_TASK INPUT_.

——

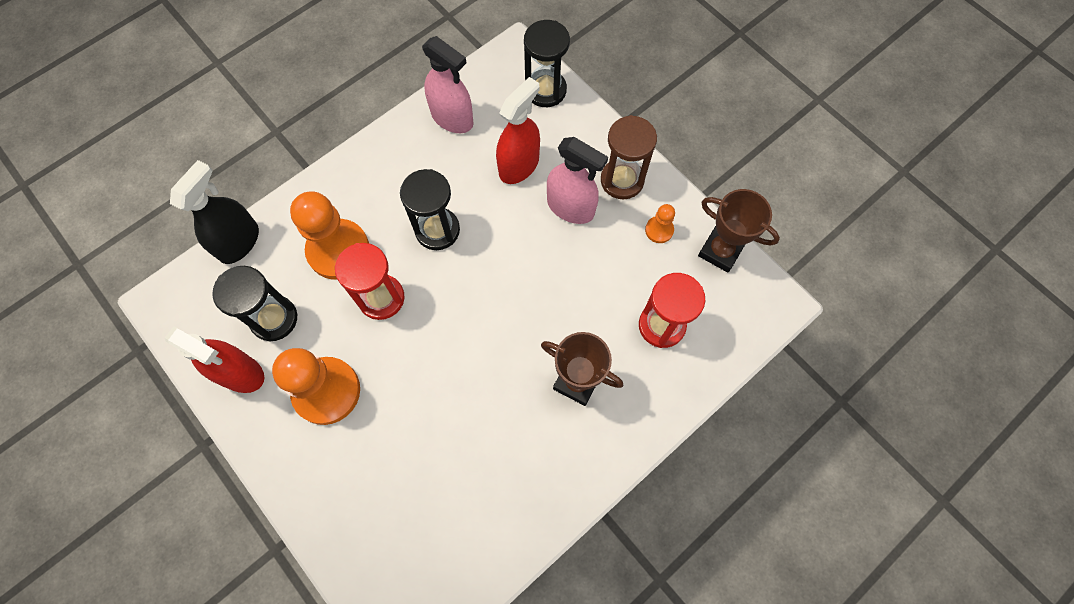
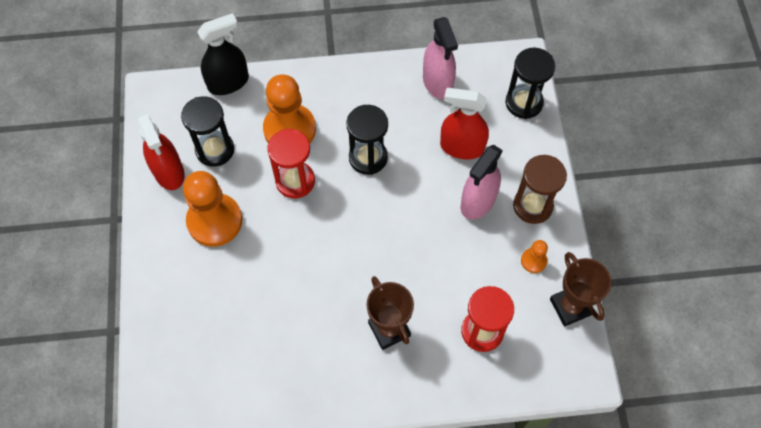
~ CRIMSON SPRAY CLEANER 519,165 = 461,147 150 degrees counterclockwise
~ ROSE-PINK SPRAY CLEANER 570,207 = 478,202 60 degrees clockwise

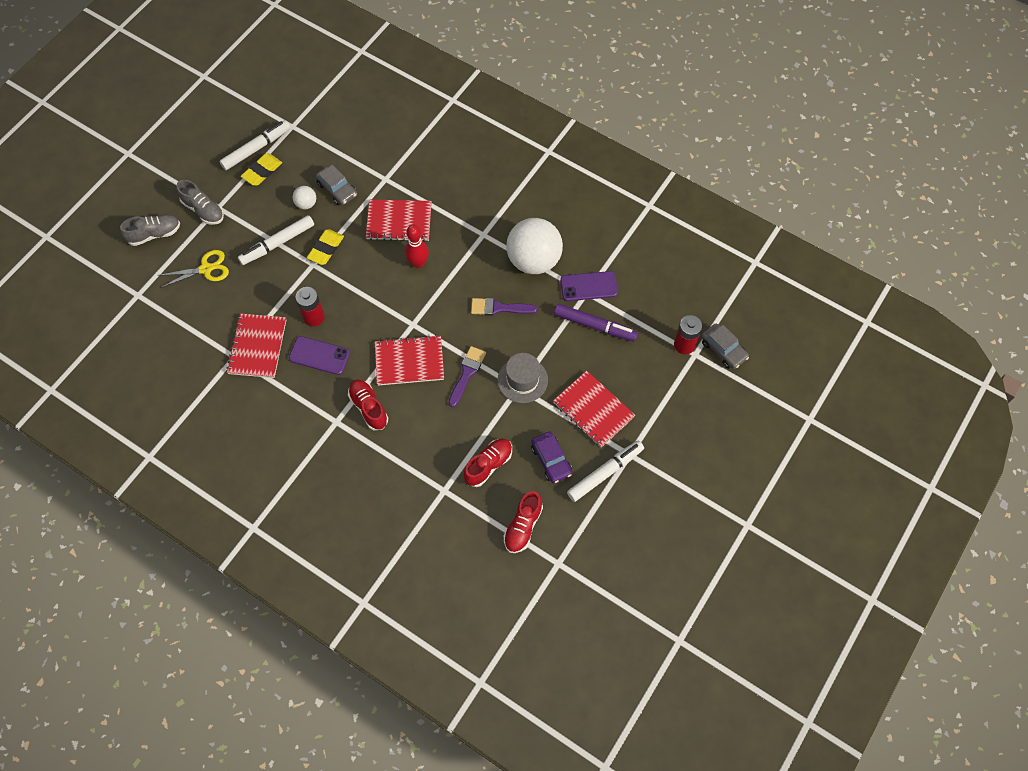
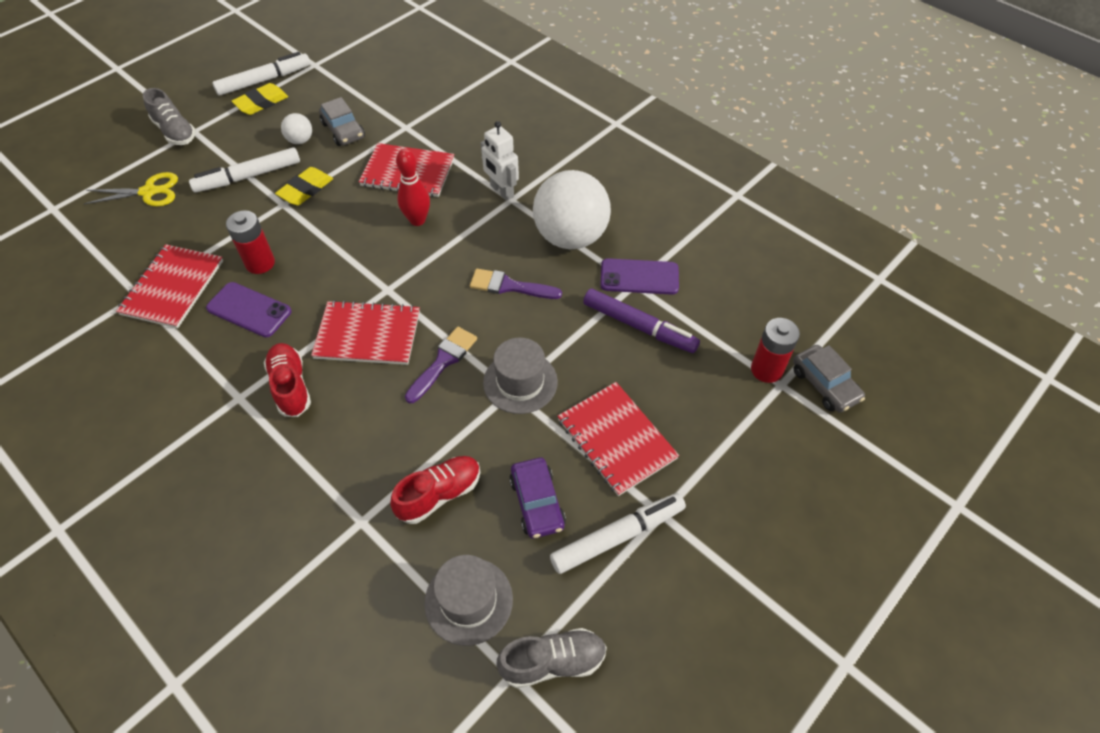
~ GRAY SHOE 154,234 to 552,662
~ CRIMSON SHOE 523,526 to GRAY TALL HAT 468,601
+ PURE WHITE TOY ROBOT 501,191

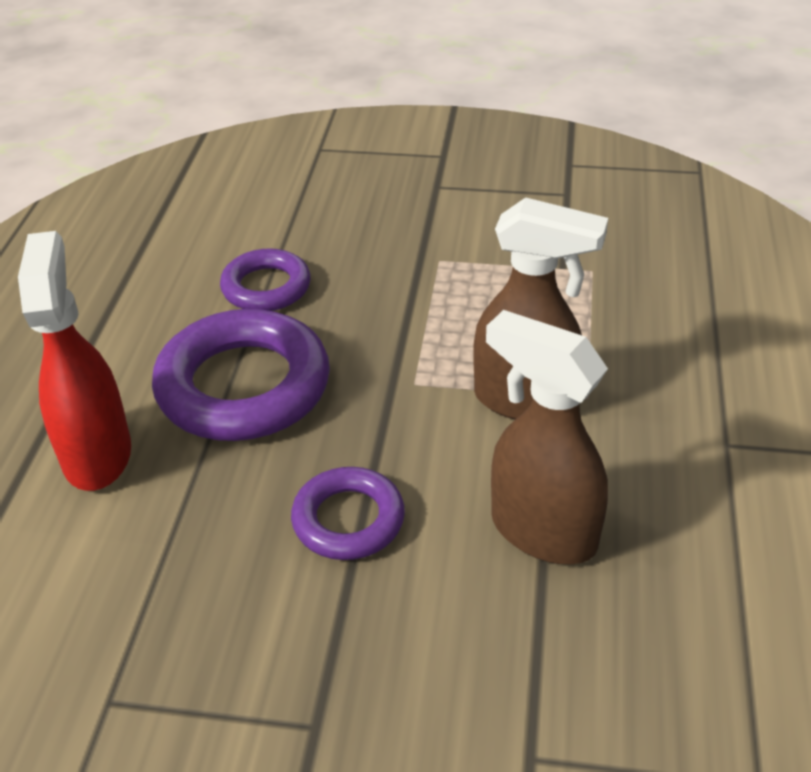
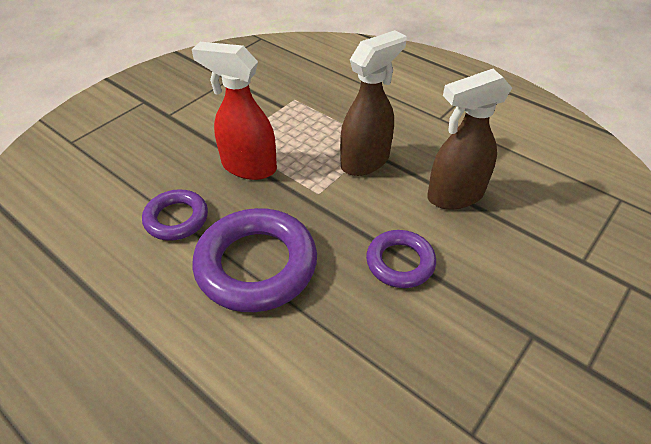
~ CRIMSON SPRAY CLEANER 97,454 to 248,167

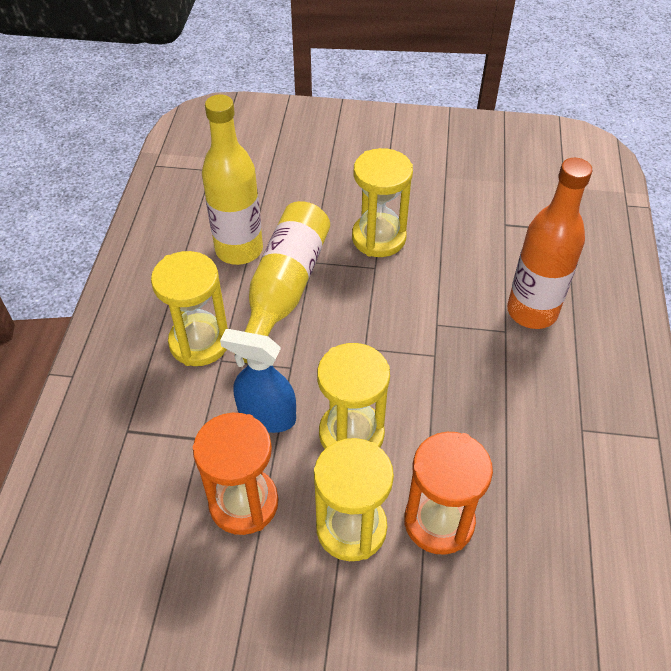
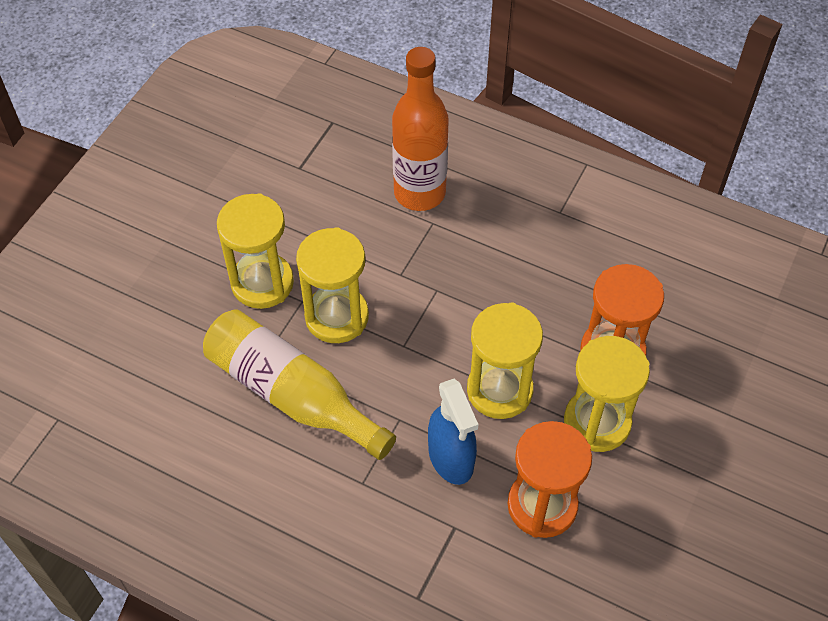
- GOLDEN BOTTLE 239,250
~ GOLDEN SAND TIMER 199,342 to 337,317
~ BLUE SPRAY CLEANER 266,416 = 451,458 60 degrees counterclockwise

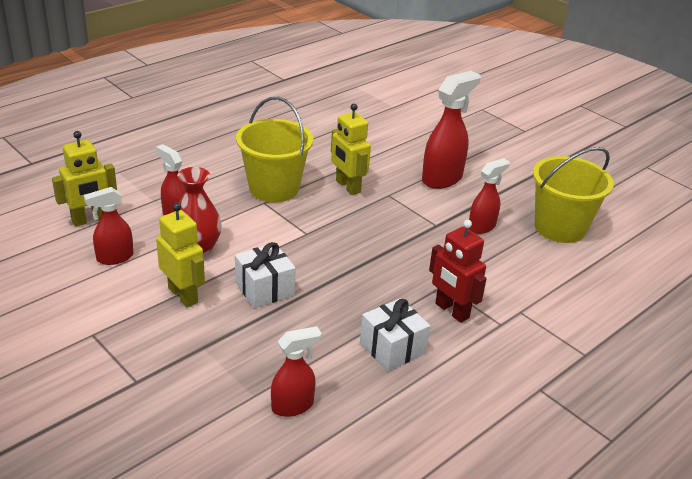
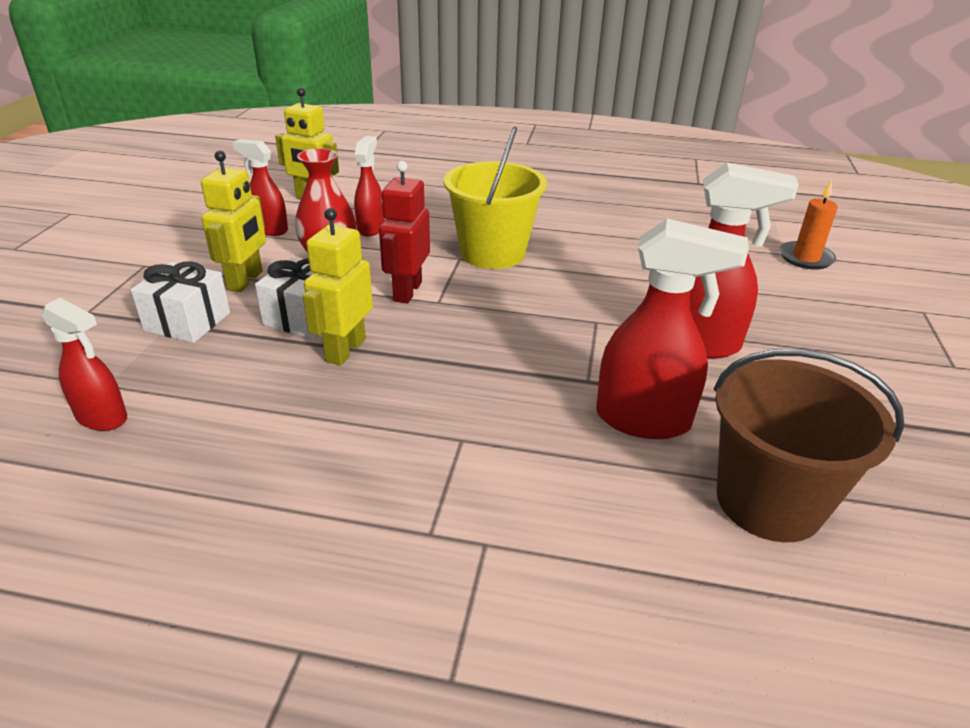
~ GOLDEN TOY ROBOT 347,186 to 345,350
~ GOLDEN SAND BUCKET 560,227 to RUSSET SAND BUCKET 769,502
~ CRIMSON SPRAY CLEANER 482,227 = 644,420 x1.62
~ CRIMSON TOY ROBOT 451,311 to 407,291
~ PURE WHITE WRAPPED GIFT 392,348 to 187,322
+ ORANGE-COLOURED CANDLE 806,258

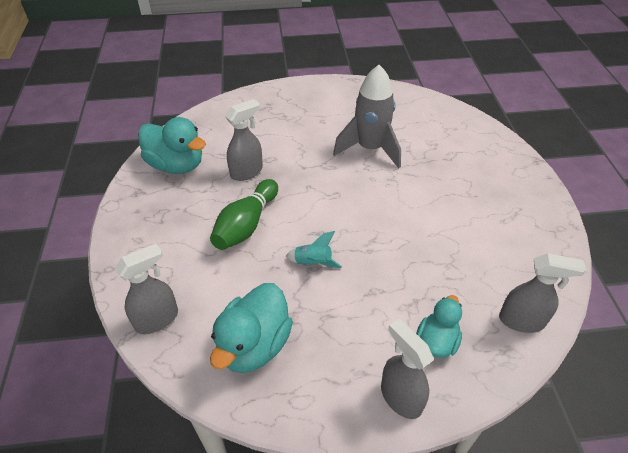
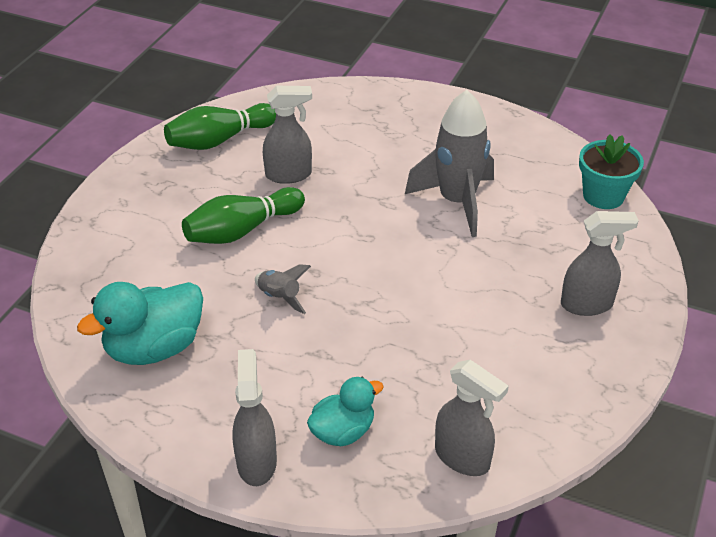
~ AQUA RUBBER DUCK 176,165 to EMERALD SKITTLE 220,140
~ AQUA SPACESHIP 313,263 to GRAY SPACESHIP 280,297
~ GRAY SPRAY CLEANER 157,319 to 587,304
+ AQUA POTTED PLANT 603,196

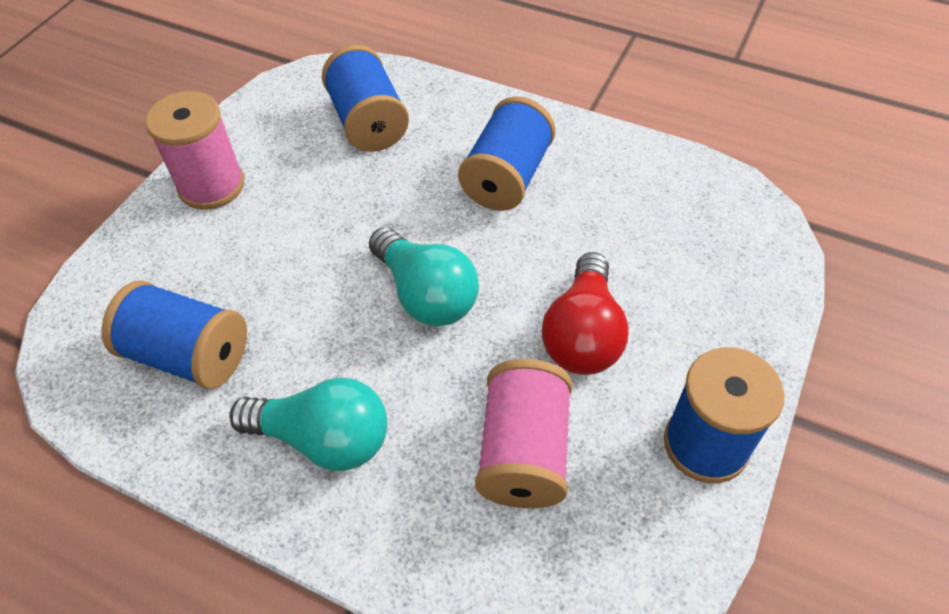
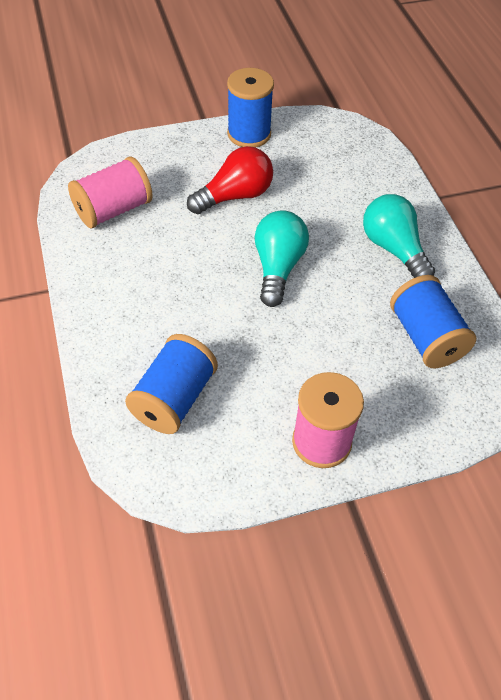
- BLUE REEL OF THREAD 507,177
~ ROSE-PINK REEL OF THREAD 523,452 to 113,210

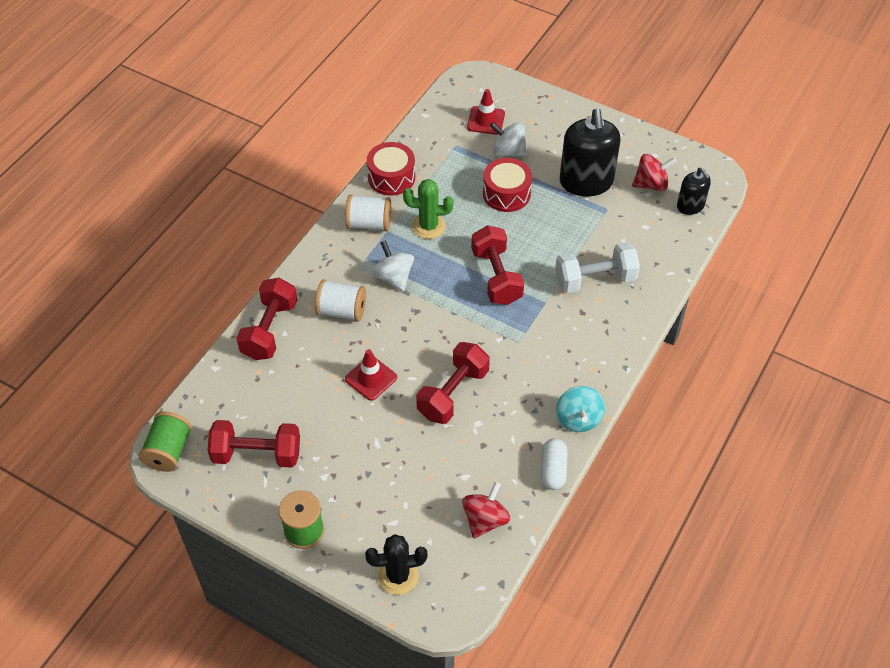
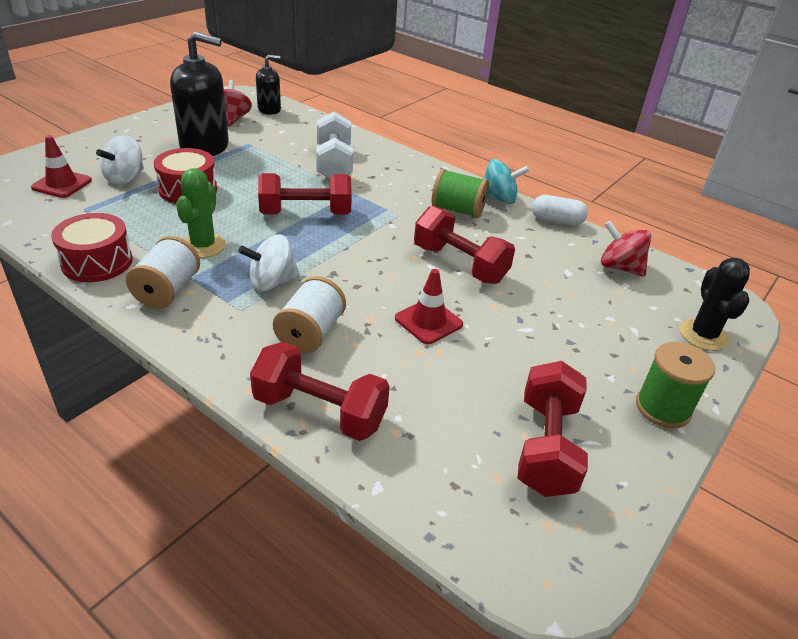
~ EMERALD REEL OF THREAD 169,451 to 457,210

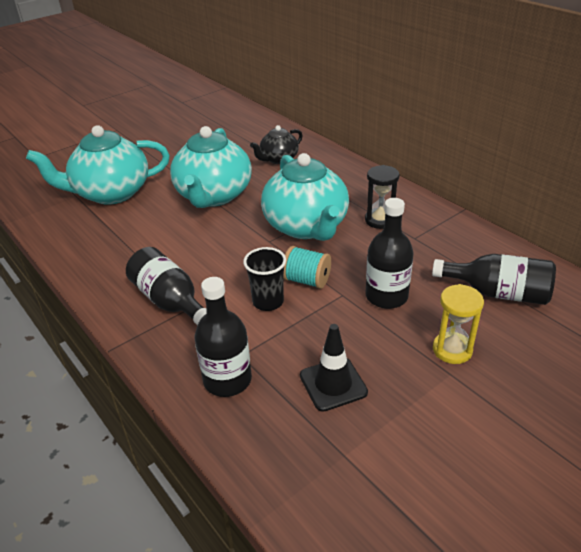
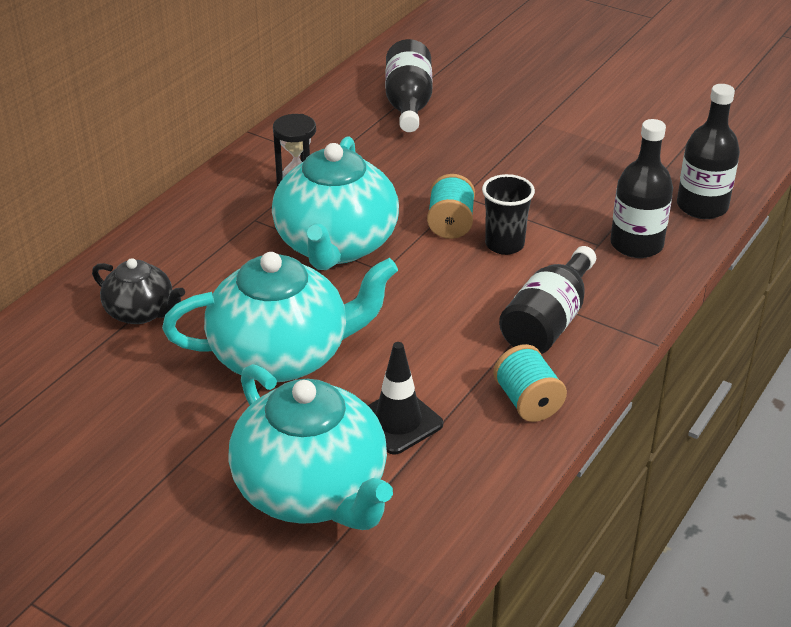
~ AQUA CHINA TEAPOT 306,226 = 336,245 135 degrees clockwise
~ JET-BLACK BOTTLE 386,296 to 702,206
- GOLDEN SAND TIMER 452,350
~ JET-BLACK SAFETY CONE 333,384 to 398,422
+ AQUA REEL OF THREAD 527,402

——

_WORK INSTRUCTION_.
Give back all the material exactly, with no pictures.

_PROBLEM SOLUTION_.
~ CRIMSON SPRAY CLEANER 519,165 = 461,147 150 degrees counterclockwise
~ ROSE-PINK SPRAY CLEANER 570,207 = 478,202 60 degrees clockwise

~ GRAY SHOE 154,234 to 552,662
~ CRIMSON SHOE 523,526 to GRAY TALL HAT 468,601
+ PURE WHITE TOY ROBOT 501,191

~ CRIMSON SPRAY CLEANER 97,454 to 248,167

- GOLDEN BOTTLE 239,250
~ GOLDEN SAND TIMER 199,342 to 337,317
~ BLUE SPRAY CLEANER 266,416 = 451,458 60 degrees counterclockwise

~ GOLDEN TOY ROBOT 347,186 to 345,350
~ GOLDEN SAND BUCKET 560,227 to RUSSET SAND BUCKET 769,502
~ CRIMSON SPRAY CLEANER 482,227 = 644,420 x1.62
~ CRIMSON TOY ROBOT 451,311 to 407,291
~ PURE WHITE WRAPPED GIFT 392,348 to 187,322
+ ORANGE-COLOURED CANDLE 806,258

~ AQUA RUBBER DUCK 176,165 to EMERALD SKITTLE 220,140
~ AQUA SPACESHIP 313,263 to GRAY SPACESHIP 280,297
~ GRAY SPRAY CLEANER 157,319 to 587,304
+ AQUA POTTED PLANT 603,196

- BLUE REEL OF THREAD 507,177
~ ROSE-PINK REEL OF THREAD 523,452 to 113,210

~ EMERALD REEL OF THREAD 169,451 to 457,210

~ AQUA CHINA TEAPOT 306,226 = 336,245 135 degrees clockwise
~ JET-BLACK BOTTLE 386,296 to 702,206
- GOLDEN SAND TIMER 452,350
~ JET-BLACK SAFETY CONE 333,384 to 398,422
+ AQUA REEL OF THREAD 527,402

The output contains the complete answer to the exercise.